Look at every line of the material and count the ones holding the word "none". The answer is the number only.

▶ **DATA FOR THIS TASK**
--

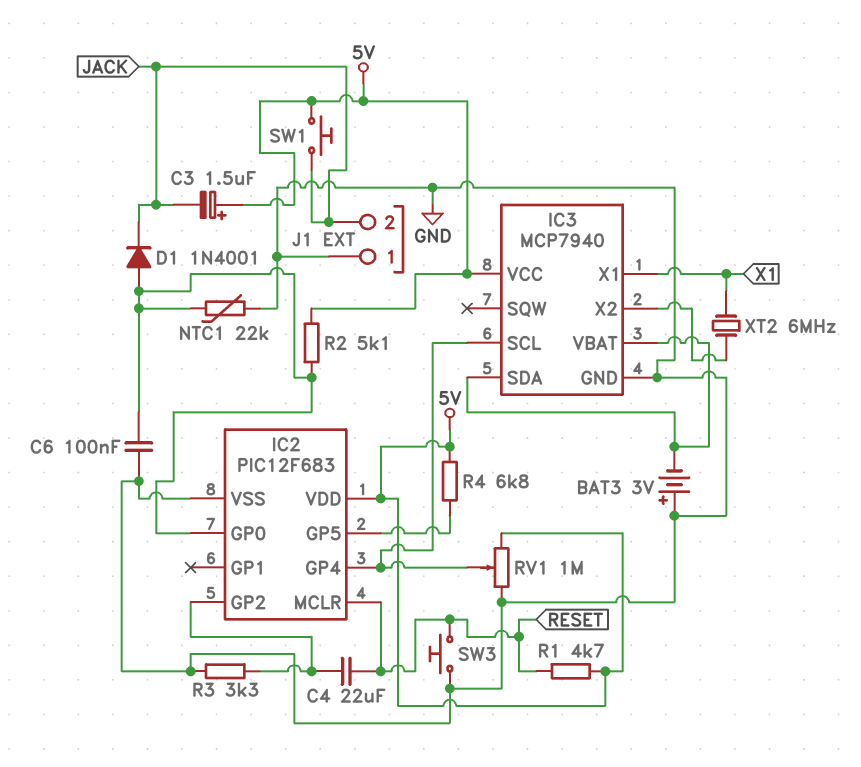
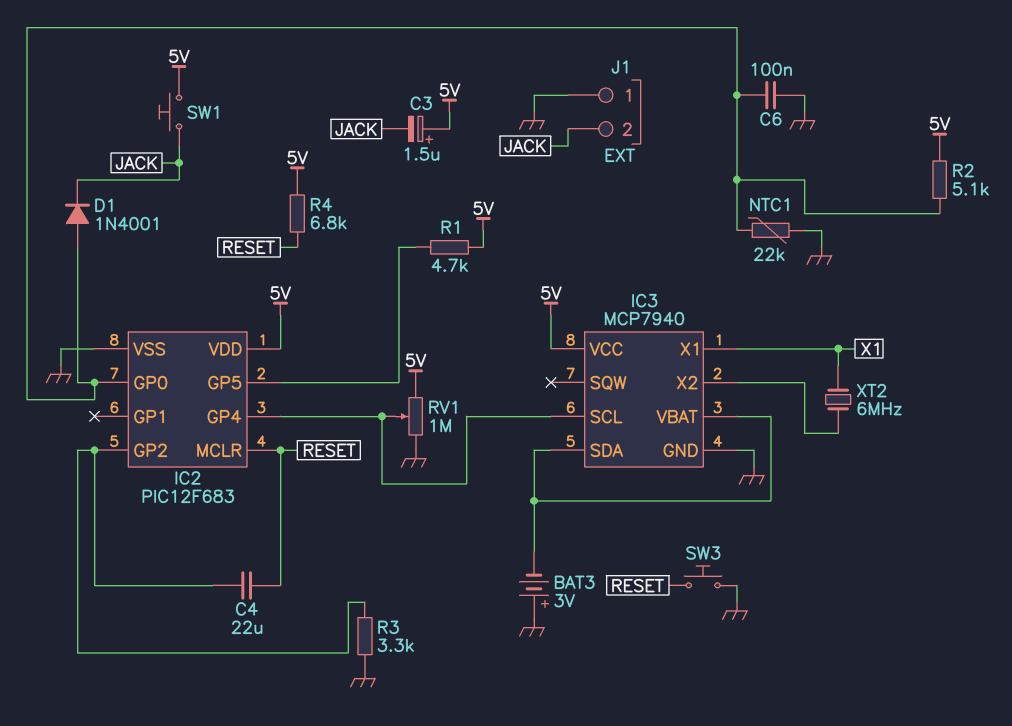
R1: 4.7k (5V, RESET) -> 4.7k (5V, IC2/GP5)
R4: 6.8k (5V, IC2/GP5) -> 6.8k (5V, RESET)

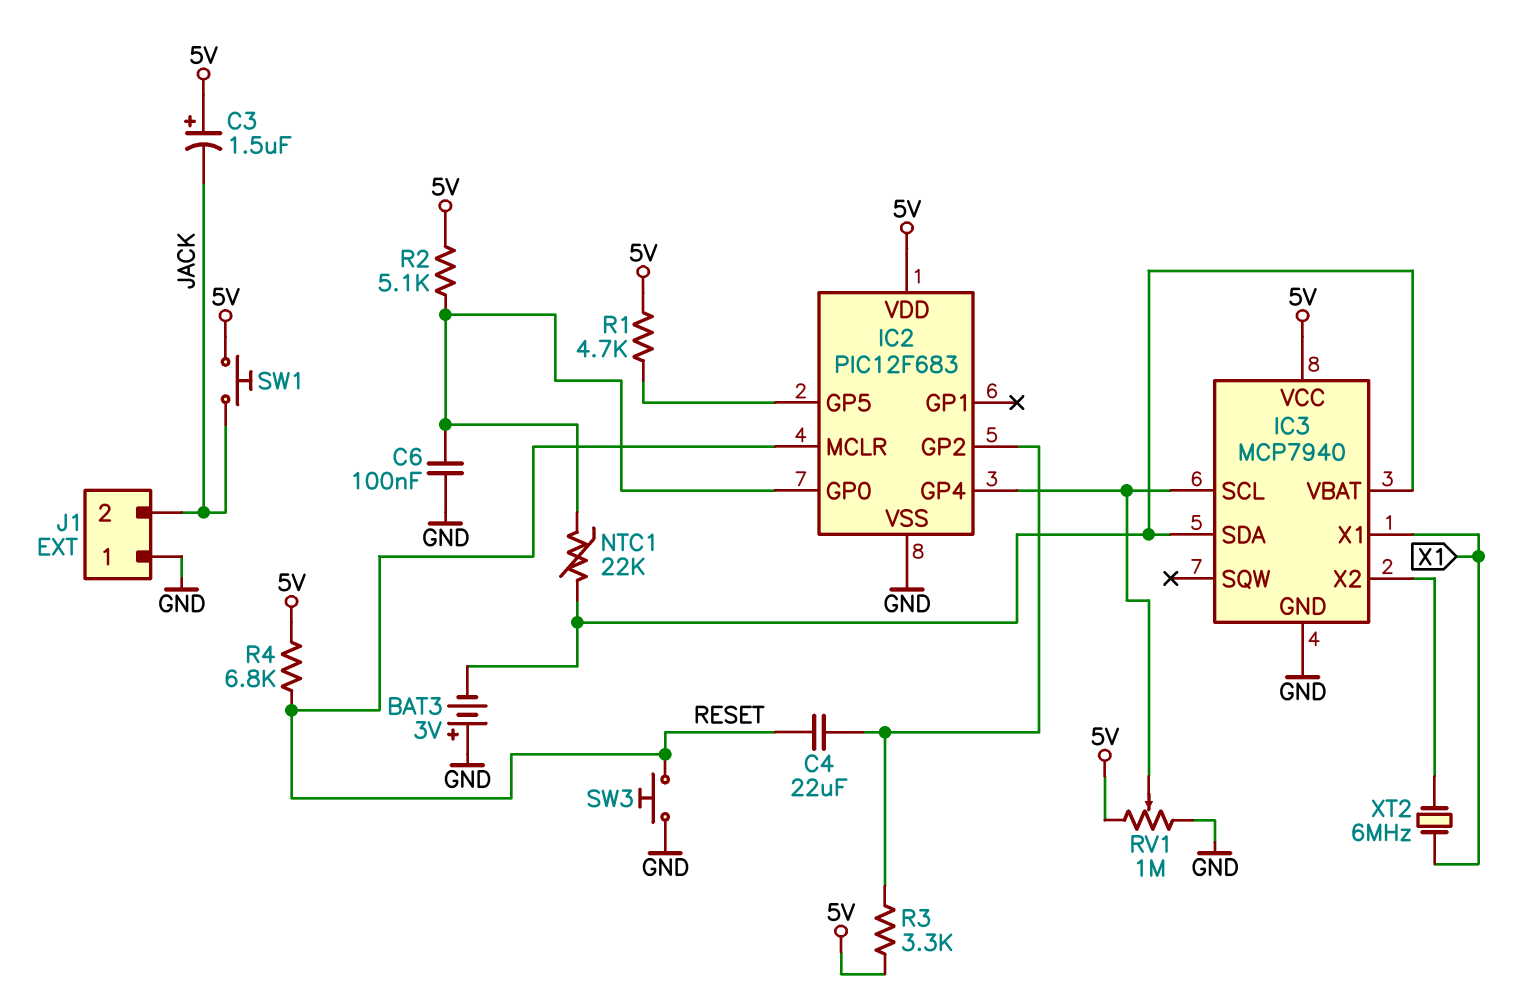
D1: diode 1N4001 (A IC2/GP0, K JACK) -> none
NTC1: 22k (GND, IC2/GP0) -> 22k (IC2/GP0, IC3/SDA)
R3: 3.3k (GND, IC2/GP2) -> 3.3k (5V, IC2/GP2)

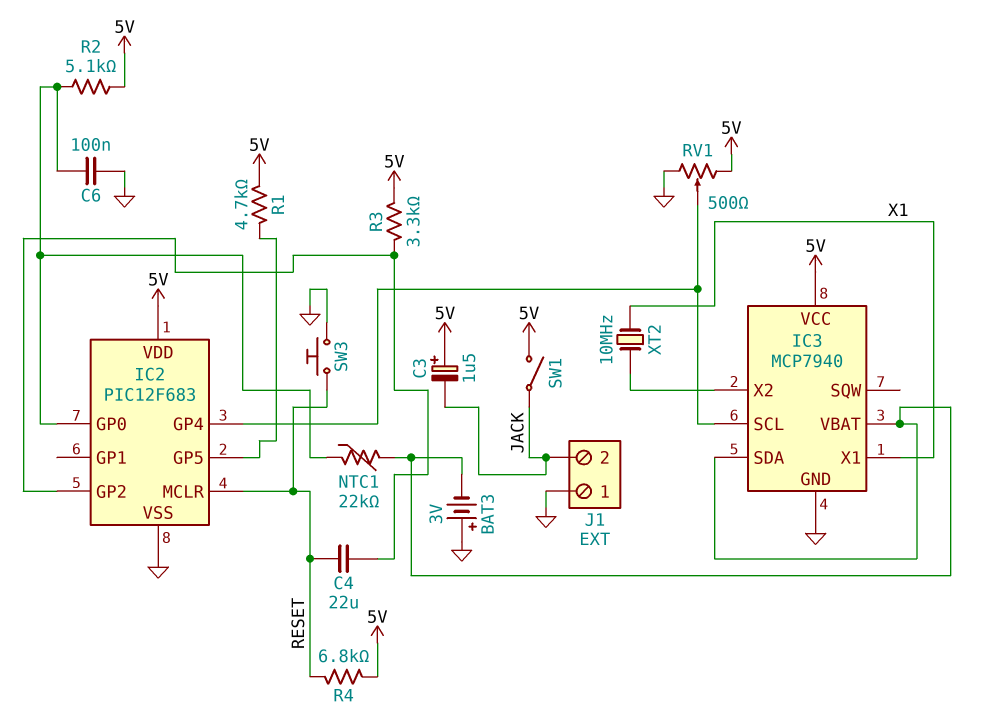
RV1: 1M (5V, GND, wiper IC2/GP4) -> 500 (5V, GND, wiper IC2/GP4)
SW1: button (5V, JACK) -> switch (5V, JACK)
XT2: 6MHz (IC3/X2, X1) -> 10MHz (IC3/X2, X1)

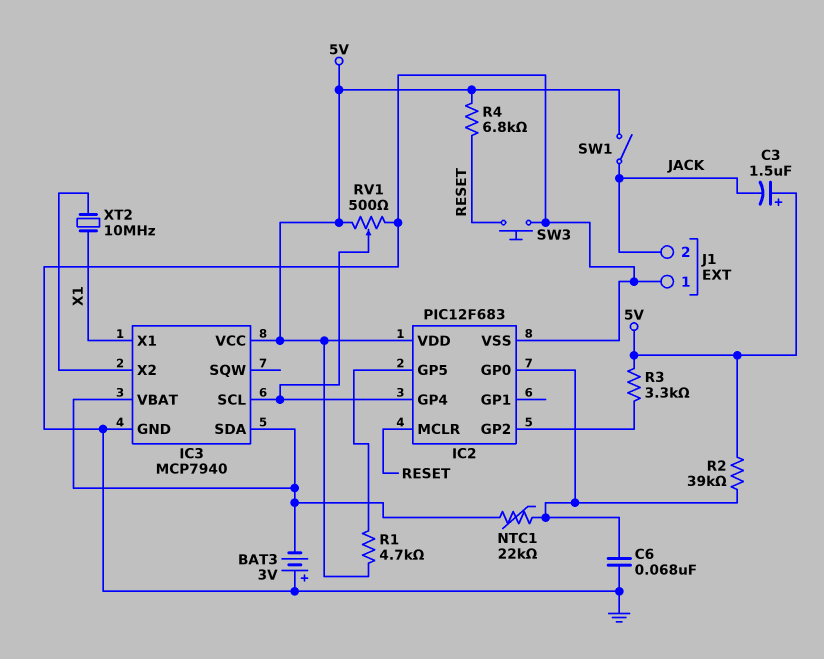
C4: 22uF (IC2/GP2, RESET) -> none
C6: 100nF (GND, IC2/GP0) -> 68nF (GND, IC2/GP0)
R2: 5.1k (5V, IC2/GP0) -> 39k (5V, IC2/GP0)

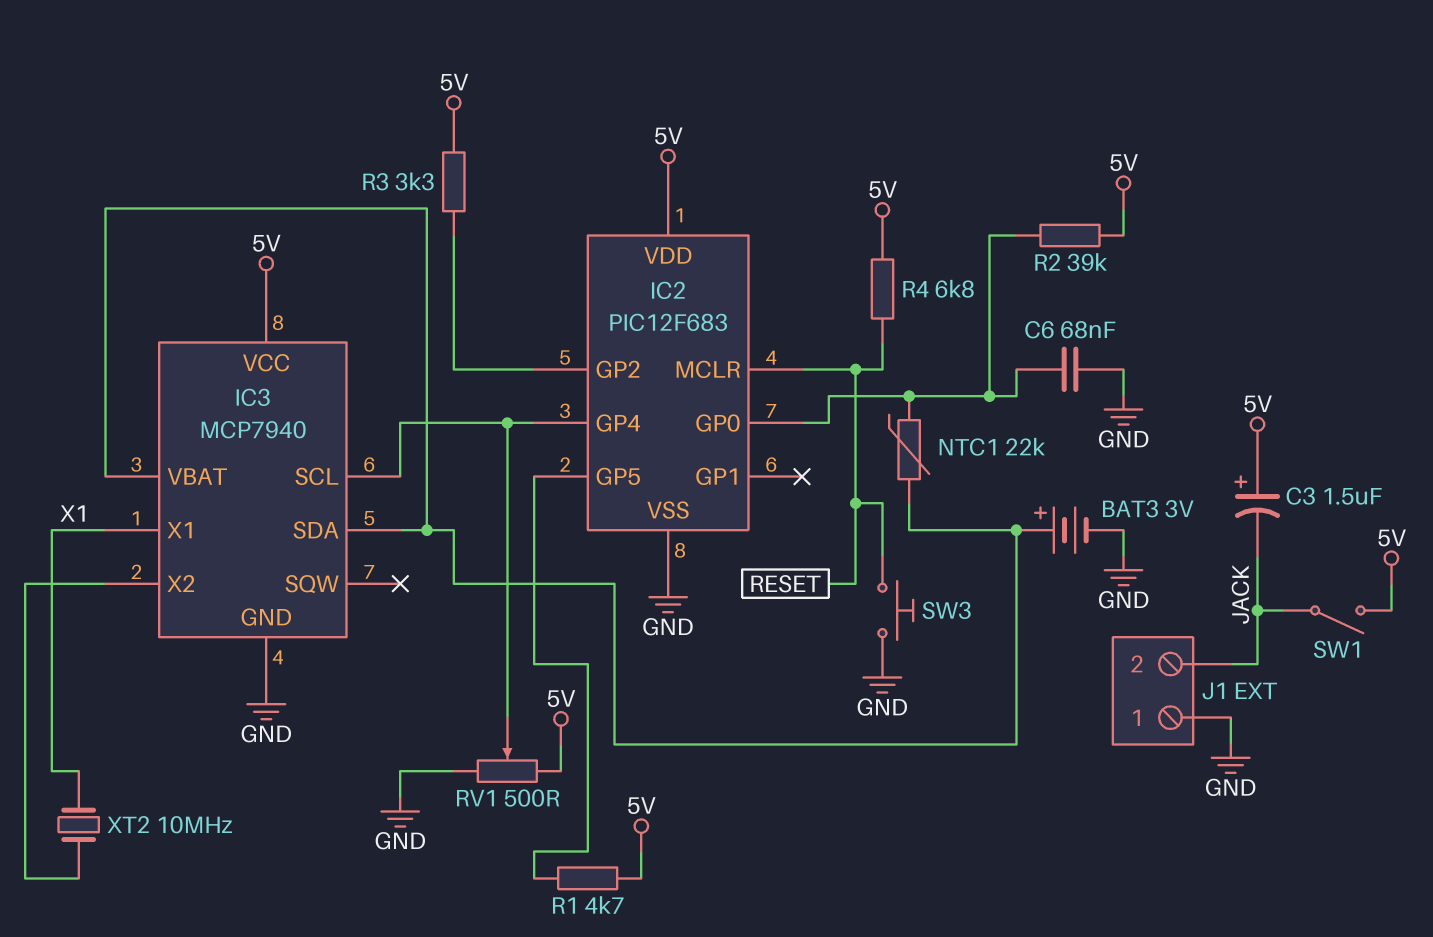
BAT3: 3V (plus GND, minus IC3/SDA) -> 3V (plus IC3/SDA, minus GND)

--

▶ **EXPECTED OUTPUT**
2